> _Excerpted records_
--- START ---

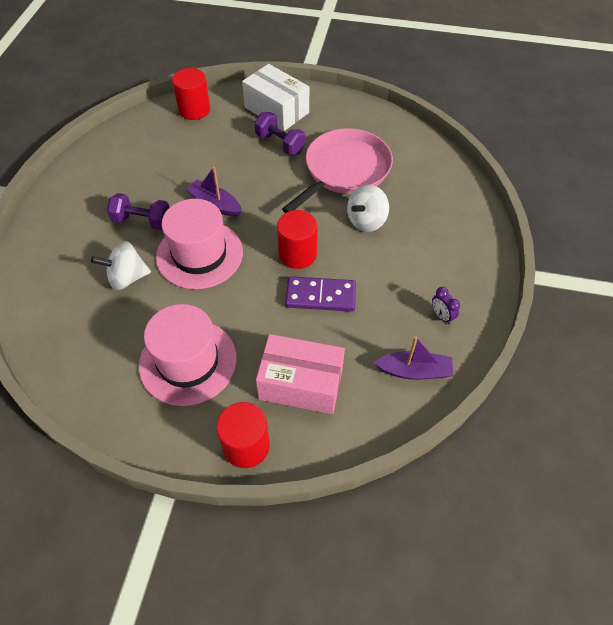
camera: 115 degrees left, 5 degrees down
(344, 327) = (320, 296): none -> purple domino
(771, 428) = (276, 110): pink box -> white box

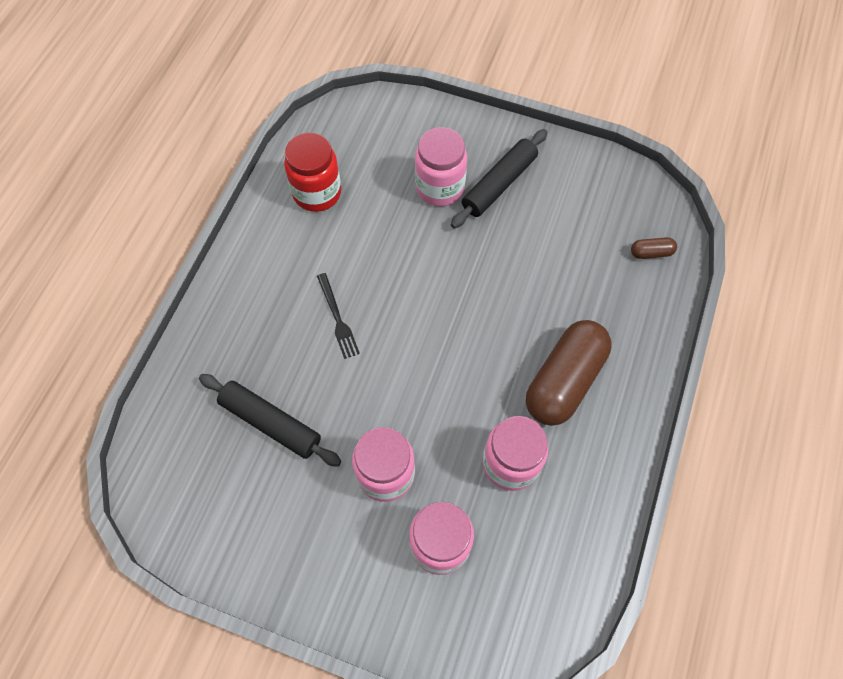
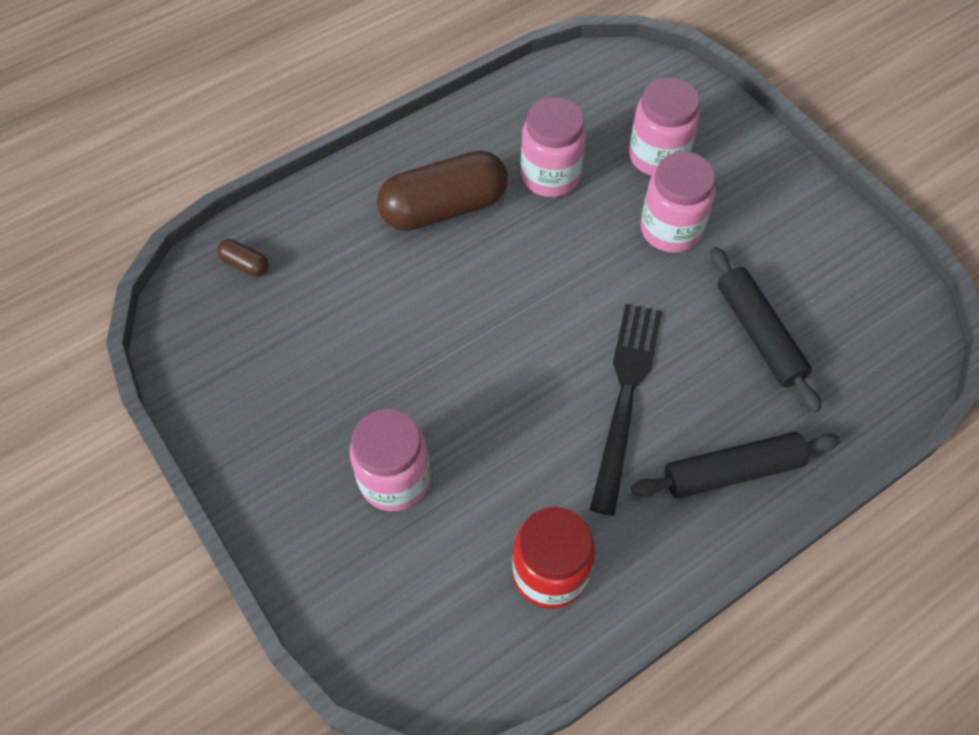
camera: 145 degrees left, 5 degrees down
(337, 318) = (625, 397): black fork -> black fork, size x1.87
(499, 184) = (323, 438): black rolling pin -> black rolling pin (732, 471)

--- END ---

> _Work order_
Return all material verbatim, pictures omitted.

> _Your response_
camera: 115 degrees left, 5 degrees down
(344, 327) = (320, 296): none -> purple domino
(771, 428) = (276, 110): pink box -> white box

camera: 145 degrees left, 5 degrees down
(337, 318) = (625, 397): black fork -> black fork, size x1.87
(499, 184) = (323, 438): black rolling pin -> black rolling pin (732, 471)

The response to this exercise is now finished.